*Data supplied:*

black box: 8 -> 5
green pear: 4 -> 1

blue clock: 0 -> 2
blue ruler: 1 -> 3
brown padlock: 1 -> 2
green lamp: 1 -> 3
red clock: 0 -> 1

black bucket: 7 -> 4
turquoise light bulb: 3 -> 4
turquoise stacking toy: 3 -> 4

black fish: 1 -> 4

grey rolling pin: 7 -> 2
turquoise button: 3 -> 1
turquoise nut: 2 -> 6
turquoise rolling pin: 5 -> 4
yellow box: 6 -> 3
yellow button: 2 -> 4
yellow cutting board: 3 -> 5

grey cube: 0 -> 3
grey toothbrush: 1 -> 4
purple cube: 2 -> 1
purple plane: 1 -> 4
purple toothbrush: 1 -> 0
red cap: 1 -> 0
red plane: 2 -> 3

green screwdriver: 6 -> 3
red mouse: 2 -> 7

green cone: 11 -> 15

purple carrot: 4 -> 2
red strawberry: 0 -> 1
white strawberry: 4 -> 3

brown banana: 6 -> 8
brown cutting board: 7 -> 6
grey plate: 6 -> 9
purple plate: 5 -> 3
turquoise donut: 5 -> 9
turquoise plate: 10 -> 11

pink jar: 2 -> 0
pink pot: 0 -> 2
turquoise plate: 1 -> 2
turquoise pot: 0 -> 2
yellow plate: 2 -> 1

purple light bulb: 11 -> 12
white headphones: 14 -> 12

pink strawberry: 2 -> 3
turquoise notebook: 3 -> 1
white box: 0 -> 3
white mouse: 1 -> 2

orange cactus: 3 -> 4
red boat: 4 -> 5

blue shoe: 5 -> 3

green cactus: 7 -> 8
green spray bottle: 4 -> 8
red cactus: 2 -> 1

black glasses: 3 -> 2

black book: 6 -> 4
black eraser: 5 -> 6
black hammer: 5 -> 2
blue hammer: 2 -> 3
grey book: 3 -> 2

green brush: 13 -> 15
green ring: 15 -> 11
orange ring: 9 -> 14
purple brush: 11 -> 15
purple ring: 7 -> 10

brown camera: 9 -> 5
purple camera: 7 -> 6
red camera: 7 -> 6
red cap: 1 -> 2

*Work item:*
An exact copy of the lines from the one containing "red plane: 2 -> 3" through the last line of the material, both included, is to be printed, and nothing else.

*Solution to the problem:*
red plane: 2 -> 3

green screwdriver: 6 -> 3
red mouse: 2 -> 7

green cone: 11 -> 15

purple carrot: 4 -> 2
red strawberry: 0 -> 1
white strawberry: 4 -> 3

brown banana: 6 -> 8
brown cutting board: 7 -> 6
grey plate: 6 -> 9
purple plate: 5 -> 3
turquoise donut: 5 -> 9
turquoise plate: 10 -> 11

pink jar: 2 -> 0
pink pot: 0 -> 2
turquoise plate: 1 -> 2
turquoise pot: 0 -> 2
yellow plate: 2 -> 1

purple light bulb: 11 -> 12
white headphones: 14 -> 12

pink strawberry: 2 -> 3
turquoise notebook: 3 -> 1
white box: 0 -> 3
white mouse: 1 -> 2

orange cactus: 3 -> 4
red boat: 4 -> 5

blue shoe: 5 -> 3

green cactus: 7 -> 8
green spray bottle: 4 -> 8
red cactus: 2 -> 1

black glasses: 3 -> 2

black book: 6 -> 4
black eraser: 5 -> 6
black hammer: 5 -> 2
blue hammer: 2 -> 3
grey book: 3 -> 2

green brush: 13 -> 15
green ring: 15 -> 11
orange ring: 9 -> 14
purple brush: 11 -> 15
purple ring: 7 -> 10

brown camera: 9 -> 5
purple camera: 7 -> 6
red camera: 7 -> 6
red cap: 1 -> 2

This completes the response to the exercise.